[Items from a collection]
------------------------------------

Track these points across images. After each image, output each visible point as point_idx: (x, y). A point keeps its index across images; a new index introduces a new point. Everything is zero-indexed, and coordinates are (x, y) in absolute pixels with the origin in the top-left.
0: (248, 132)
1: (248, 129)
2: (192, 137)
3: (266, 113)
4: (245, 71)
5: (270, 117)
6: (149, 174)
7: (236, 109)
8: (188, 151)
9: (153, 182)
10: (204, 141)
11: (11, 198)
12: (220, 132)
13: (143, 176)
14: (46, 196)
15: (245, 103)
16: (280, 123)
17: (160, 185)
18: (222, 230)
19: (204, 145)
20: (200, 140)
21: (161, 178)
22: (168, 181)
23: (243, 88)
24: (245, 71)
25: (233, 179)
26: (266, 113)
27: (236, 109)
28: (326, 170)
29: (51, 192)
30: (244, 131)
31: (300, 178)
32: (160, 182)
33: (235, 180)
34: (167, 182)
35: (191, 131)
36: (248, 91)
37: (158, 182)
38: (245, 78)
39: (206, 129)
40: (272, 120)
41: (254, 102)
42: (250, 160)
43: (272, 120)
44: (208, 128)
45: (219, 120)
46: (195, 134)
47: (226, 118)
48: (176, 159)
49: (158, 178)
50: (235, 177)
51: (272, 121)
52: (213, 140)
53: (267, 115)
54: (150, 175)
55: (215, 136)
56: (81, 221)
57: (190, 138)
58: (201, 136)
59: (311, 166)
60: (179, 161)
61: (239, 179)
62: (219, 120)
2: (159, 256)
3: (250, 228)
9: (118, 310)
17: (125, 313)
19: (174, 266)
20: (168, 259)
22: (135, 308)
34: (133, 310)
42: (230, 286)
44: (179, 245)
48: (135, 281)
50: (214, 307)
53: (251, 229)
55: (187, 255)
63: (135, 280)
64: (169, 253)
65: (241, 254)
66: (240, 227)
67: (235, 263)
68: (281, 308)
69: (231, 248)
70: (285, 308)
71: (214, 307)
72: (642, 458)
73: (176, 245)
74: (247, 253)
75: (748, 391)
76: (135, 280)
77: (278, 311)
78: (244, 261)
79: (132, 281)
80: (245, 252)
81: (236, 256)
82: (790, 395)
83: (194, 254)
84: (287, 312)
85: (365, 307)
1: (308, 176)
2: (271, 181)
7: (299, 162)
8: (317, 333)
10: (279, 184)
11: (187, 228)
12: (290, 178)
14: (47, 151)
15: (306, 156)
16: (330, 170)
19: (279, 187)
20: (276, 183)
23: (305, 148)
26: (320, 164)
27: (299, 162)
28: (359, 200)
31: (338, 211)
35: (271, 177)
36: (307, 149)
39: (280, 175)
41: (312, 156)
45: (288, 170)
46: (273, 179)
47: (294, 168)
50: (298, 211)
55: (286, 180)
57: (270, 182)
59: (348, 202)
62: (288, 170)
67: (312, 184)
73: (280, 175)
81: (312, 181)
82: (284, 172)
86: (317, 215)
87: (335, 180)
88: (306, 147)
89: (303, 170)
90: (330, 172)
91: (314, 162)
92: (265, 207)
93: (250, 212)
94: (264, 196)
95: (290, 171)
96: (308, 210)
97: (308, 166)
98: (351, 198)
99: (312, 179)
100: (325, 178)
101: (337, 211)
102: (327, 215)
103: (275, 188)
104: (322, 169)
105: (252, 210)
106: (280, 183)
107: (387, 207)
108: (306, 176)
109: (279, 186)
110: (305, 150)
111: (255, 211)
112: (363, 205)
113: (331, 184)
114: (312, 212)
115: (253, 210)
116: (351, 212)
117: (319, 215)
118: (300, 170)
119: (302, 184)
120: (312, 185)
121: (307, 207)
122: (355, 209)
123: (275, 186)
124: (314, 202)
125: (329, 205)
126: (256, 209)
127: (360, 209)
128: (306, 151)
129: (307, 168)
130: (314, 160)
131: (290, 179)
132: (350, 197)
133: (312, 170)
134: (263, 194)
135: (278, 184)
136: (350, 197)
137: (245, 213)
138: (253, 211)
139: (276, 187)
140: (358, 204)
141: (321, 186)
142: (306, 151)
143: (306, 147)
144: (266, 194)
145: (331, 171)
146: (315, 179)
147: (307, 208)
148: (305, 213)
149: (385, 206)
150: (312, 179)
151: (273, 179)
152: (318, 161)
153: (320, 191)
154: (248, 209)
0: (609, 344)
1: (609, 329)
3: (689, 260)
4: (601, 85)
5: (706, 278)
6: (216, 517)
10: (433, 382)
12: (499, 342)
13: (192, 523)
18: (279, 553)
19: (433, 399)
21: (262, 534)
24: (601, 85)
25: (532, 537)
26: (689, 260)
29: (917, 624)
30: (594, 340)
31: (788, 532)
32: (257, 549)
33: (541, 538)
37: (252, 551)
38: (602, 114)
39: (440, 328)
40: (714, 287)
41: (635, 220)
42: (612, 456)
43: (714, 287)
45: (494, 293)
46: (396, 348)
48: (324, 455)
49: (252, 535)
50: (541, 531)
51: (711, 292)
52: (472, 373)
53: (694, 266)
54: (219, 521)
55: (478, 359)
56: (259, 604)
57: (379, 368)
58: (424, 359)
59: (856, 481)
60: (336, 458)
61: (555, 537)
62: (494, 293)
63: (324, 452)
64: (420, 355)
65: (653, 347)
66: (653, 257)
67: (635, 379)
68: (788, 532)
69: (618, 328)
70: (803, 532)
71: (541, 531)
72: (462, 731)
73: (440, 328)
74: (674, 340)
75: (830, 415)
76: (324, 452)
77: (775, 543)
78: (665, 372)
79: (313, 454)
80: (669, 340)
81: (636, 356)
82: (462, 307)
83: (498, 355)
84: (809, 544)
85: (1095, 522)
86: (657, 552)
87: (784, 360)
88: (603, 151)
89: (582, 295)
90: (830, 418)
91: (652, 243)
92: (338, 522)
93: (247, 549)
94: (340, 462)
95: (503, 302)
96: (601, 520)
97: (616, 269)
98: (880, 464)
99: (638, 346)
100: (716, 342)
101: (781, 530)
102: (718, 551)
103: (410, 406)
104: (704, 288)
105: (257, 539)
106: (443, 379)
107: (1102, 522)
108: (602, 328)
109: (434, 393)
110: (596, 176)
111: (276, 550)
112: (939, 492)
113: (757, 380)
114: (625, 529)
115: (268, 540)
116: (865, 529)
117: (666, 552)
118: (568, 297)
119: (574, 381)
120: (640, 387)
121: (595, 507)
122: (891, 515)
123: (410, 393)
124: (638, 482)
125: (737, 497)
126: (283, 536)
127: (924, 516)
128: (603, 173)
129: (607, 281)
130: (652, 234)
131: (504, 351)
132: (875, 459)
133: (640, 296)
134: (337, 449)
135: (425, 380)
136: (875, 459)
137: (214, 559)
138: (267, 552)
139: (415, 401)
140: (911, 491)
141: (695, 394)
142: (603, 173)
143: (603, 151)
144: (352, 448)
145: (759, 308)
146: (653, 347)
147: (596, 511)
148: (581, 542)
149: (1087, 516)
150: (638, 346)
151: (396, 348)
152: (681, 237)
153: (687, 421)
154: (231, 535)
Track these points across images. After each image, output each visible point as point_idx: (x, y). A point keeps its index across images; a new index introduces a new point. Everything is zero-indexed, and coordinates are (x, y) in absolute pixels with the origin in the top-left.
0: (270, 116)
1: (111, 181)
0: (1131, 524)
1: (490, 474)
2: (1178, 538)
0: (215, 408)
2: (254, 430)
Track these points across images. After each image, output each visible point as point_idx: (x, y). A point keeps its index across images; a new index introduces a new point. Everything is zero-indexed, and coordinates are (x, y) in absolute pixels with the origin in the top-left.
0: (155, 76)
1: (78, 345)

------------------------------------

**What the exercise asks**
Could you return every item above, character for character, without changing anything?

**The response**
Track these points across images. After each image, output each visible point as point_idx: (x, y). A point keeps its index across images; a new index introduces a new point. Everything is zero-indexed, and coordinates are (x, y) in absolute pixels with the origin in the top-left.
0: (248, 132)
1: (248, 129)
2: (192, 137)
3: (266, 113)
4: (245, 71)
5: (270, 117)
6: (149, 174)
7: (236, 109)
8: (188, 151)
9: (153, 182)
10: (204, 141)
11: (11, 198)
12: (220, 132)
13: (143, 176)
14: (46, 196)
15: (245, 103)
16: (280, 123)
17: (160, 185)
18: (222, 230)
19: (204, 145)
20: (200, 140)
21: (161, 178)
22: (168, 181)
23: (243, 88)
24: (245, 71)
25: (233, 179)
26: (266, 113)
27: (236, 109)
28: (326, 170)
29: (51, 192)
30: (244, 131)
31: (300, 178)
32: (160, 182)
33: (235, 180)
34: (167, 182)
35: (191, 131)
36: (248, 91)
37: (158, 182)
38: (245, 78)
39: (206, 129)
40: (272, 120)
41: (254, 102)
42: (250, 160)
43: (272, 120)
44: (208, 128)
45: (219, 120)
46: (195, 134)
47: (226, 118)
48: (176, 159)
49: (158, 178)
50: (235, 177)
51: (272, 121)
52: (213, 140)
53: (267, 115)
54: (150, 175)
55: (215, 136)
56: (81, 221)
57: (190, 138)
58: (201, 136)
59: (311, 166)
60: (179, 161)
61: (239, 179)
62: (219, 120)
2: (159, 256)
3: (250, 228)
9: (118, 310)
17: (125, 313)
19: (174, 266)
20: (168, 259)
22: (135, 308)
34: (133, 310)
42: (230, 286)
44: (179, 245)
48: (135, 281)
50: (214, 307)
53: (251, 229)
55: (187, 255)
63: (135, 280)
64: (169, 253)
65: (241, 254)
66: (240, 227)
67: (235, 263)
68: (281, 308)
69: (231, 248)
70: (285, 308)
71: (214, 307)
72: (642, 458)
73: (176, 245)
74: (247, 253)
75: (748, 391)
76: (135, 280)
77: (278, 311)
78: (244, 261)
79: (132, 281)
80: (245, 252)
81: (236, 256)
82: (790, 395)
83: (194, 254)
84: (287, 312)
85: (365, 307)
1: (308, 176)
2: (271, 181)
7: (299, 162)
8: (317, 333)
10: (279, 184)
11: (187, 228)
12: (290, 178)
14: (47, 151)
15: (306, 156)
16: (330, 170)
19: (279, 187)
20: (276, 183)
23: (305, 148)
26: (320, 164)
27: (299, 162)
28: (359, 200)
31: (338, 211)
35: (271, 177)
36: (307, 149)
39: (280, 175)
41: (312, 156)
45: (288, 170)
46: (273, 179)
47: (294, 168)
50: (298, 211)
55: (286, 180)
57: (270, 182)
59: (348, 202)
62: (288, 170)
67: (312, 184)
73: (280, 175)
81: (312, 181)
82: (284, 172)
86: (317, 215)
87: (335, 180)
88: (306, 147)
89: (303, 170)
90: (330, 172)
91: (314, 162)
92: (265, 207)
93: (250, 212)
94: (264, 196)
95: (290, 171)
96: (308, 210)
97: (308, 166)
98: (351, 198)
99: (312, 179)
100: (325, 178)
101: (337, 211)
102: (327, 215)
103: (275, 188)
104: (322, 169)
105: (252, 210)
106: (280, 183)
107: (387, 207)
108: (306, 176)
109: (279, 186)
110: (305, 150)
111: (255, 211)
112: (363, 205)
113: (331, 184)
114: (312, 212)
115: (253, 210)
116: (351, 212)
117: (319, 215)
118: (300, 170)
119: (302, 184)
120: (312, 185)
121: (307, 207)
122: (355, 209)
123: (275, 186)
124: (314, 202)
125: (329, 205)
126: (256, 209)
127: (360, 209)
128: (306, 151)
129: (307, 168)
130: (314, 160)
131: (290, 179)
132: (350, 197)
133: (312, 170)
134: (263, 194)
135: (278, 184)
136: (350, 197)
137: (245, 213)
138: (253, 211)
139: (276, 187)
140: (358, 204)
141: (321, 186)
142: (306, 151)
143: (306, 147)
144: (266, 194)
145: (331, 171)
146: (315, 179)
147: (307, 208)
148: (305, 213)
149: (385, 206)
150: (312, 179)
151: (273, 179)
152: (318, 161)
153: (320, 191)
154: (248, 209)
0: (609, 344)
1: (609, 329)
3: (689, 260)
4: (601, 85)
5: (706, 278)
6: (216, 517)
10: (433, 382)
12: (499, 342)
13: (192, 523)
18: (279, 553)
19: (433, 399)
21: (262, 534)
24: (601, 85)
25: (532, 537)
26: (689, 260)
29: (917, 624)
30: (594, 340)
31: (788, 532)
32: (257, 549)
33: (541, 538)
37: (252, 551)
38: (602, 114)
39: (440, 328)
40: (714, 287)
41: (635, 220)
42: (612, 456)
43: (714, 287)
45: (494, 293)
46: (396, 348)
48: (324, 455)
49: (252, 535)
50: (541, 531)
51: (711, 292)
52: (472, 373)
53: (694, 266)
54: (219, 521)
55: (478, 359)
56: (259, 604)
57: (379, 368)
58: (424, 359)
59: (856, 481)
60: (336, 458)
61: (555, 537)
62: (494, 293)
63: (324, 452)
64: (420, 355)
65: (653, 347)
66: (653, 257)
67: (635, 379)
68: (788, 532)
69: (618, 328)
70: (803, 532)
71: (541, 531)
72: (462, 731)
73: (440, 328)
74: (674, 340)
75: (830, 415)
76: (324, 452)
77: (775, 543)
78: (665, 372)
79: (313, 454)
80: (669, 340)
81: (636, 356)
82: (462, 307)
83: (498, 355)
84: (809, 544)
85: (1095, 522)
86: (657, 552)
87: (784, 360)
88: (603, 151)
89: (582, 295)
90: (830, 418)
91: (652, 243)
92: (338, 522)
93: (247, 549)
94: (340, 462)
95: (503, 302)
96: (601, 520)
97: (616, 269)
98: (880, 464)
99: (638, 346)
100: (716, 342)
101: (781, 530)
102: (718, 551)
103: (410, 406)
104: (704, 288)
105: (257, 539)
106: (443, 379)
107: (1102, 522)
108: (602, 328)
109: (434, 393)
110: (596, 176)
111: (276, 550)
112: (939, 492)
113: (757, 380)
114: (625, 529)
115: (268, 540)
116: (865, 529)
117: (666, 552)
118: (568, 297)
119: (574, 381)
120: (640, 387)
121: (595, 507)
122: (891, 515)
123: (410, 393)
124: (638, 482)
125: (737, 497)
126: (283, 536)
127: (924, 516)
128: (603, 173)
129: (607, 281)
130: (652, 234)
131: (504, 351)
132: (875, 459)
133: (640, 296)
134: (337, 449)
135: (425, 380)
136: (875, 459)
137: (214, 559)
138: (267, 552)
139: (415, 401)
140: (911, 491)
141: (695, 394)
142: (603, 173)
143: (603, 151)
144: (352, 448)
145: (759, 308)
146: (653, 347)
147: (596, 511)
148: (581, 542)
149: (1087, 516)
150: (638, 346)
151: (396, 348)
152: (681, 237)
153: (687, 421)
154: (231, 535)
Track these points across images. After each image, output each visible point as point_idx: (x, y). A point keeps its index across images; a new index introduces a new point. Everything is zero-indexed, and coordinates are (x, y) in absolute pixels with the origin in the top-left.
0: (270, 116)
1: (111, 181)
0: (1131, 524)
1: (490, 474)
2: (1178, 538)
0: (215, 408)
2: (254, 430)
Track these points across images. After each image, output each visible point as point_idx: (x, y). A point keeps its index across images; a new index introduces a new point. Everything is zero-indexed, and coordinates are (x, y) in absolute pixels with the origin in the top-left.
0: (155, 76)
1: (78, 345)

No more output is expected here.